PROMPT: Word for word, repeat the lines of the records from the one containing "(289, 203) = (327, 275): red" through the last line, both included.

Spatial object tracking data:
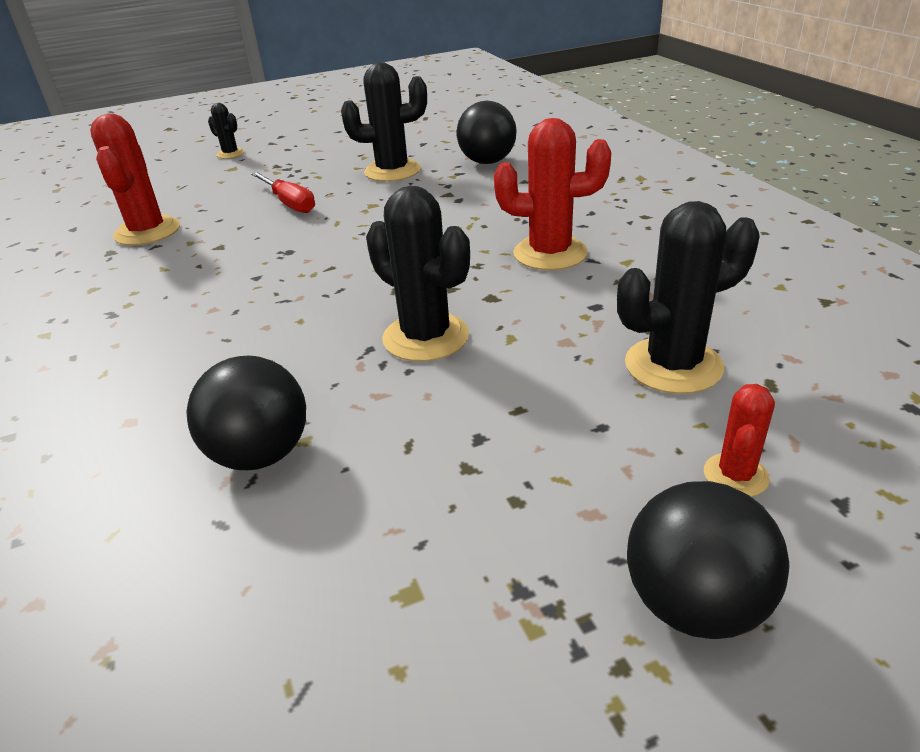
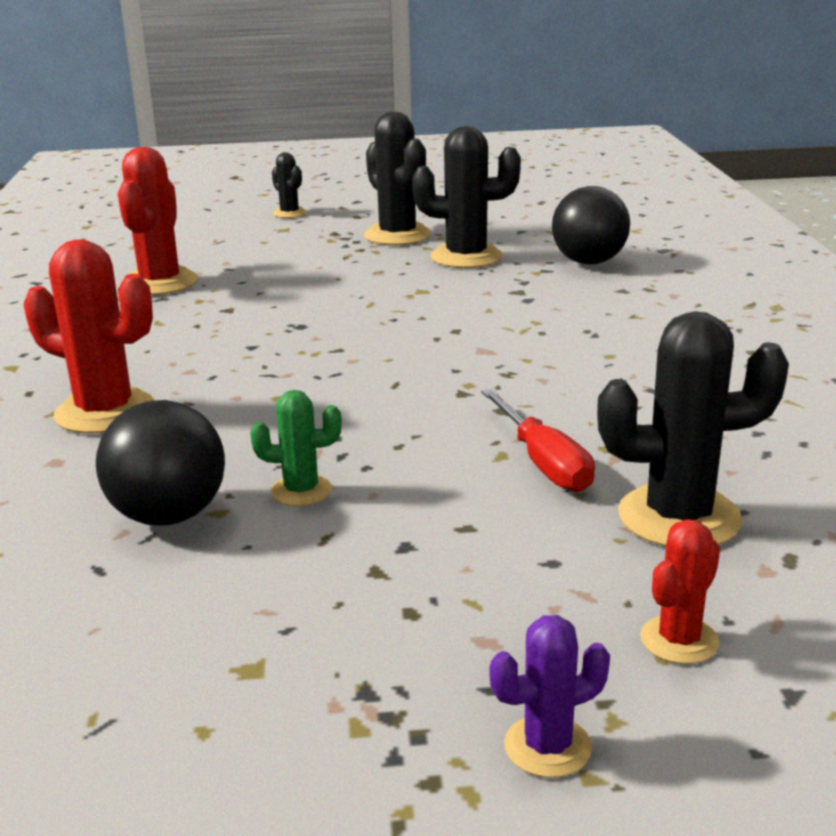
camera: 15 degrees right, 10 degrees down
(289, 203) = (327, 275): red screwdriver -> red screwdriver (543, 462)
(365, 404) = (301, 491): none -> green cactus
(426, 337) = (404, 437): black cactus -> black cactus (397, 235)
(550, 253) = (604, 374): red cactus -> red cactus (105, 412)
(694, 604) = (547, 746): black ball -> purple cactus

REPLY:
(289, 203) = (327, 275): red screwdriver -> red screwdriver (543, 462)
(365, 404) = (301, 491): none -> green cactus
(426, 337) = (404, 437): black cactus -> black cactus (397, 235)
(550, 253) = (604, 374): red cactus -> red cactus (105, 412)
(694, 604) = (547, 746): black ball -> purple cactus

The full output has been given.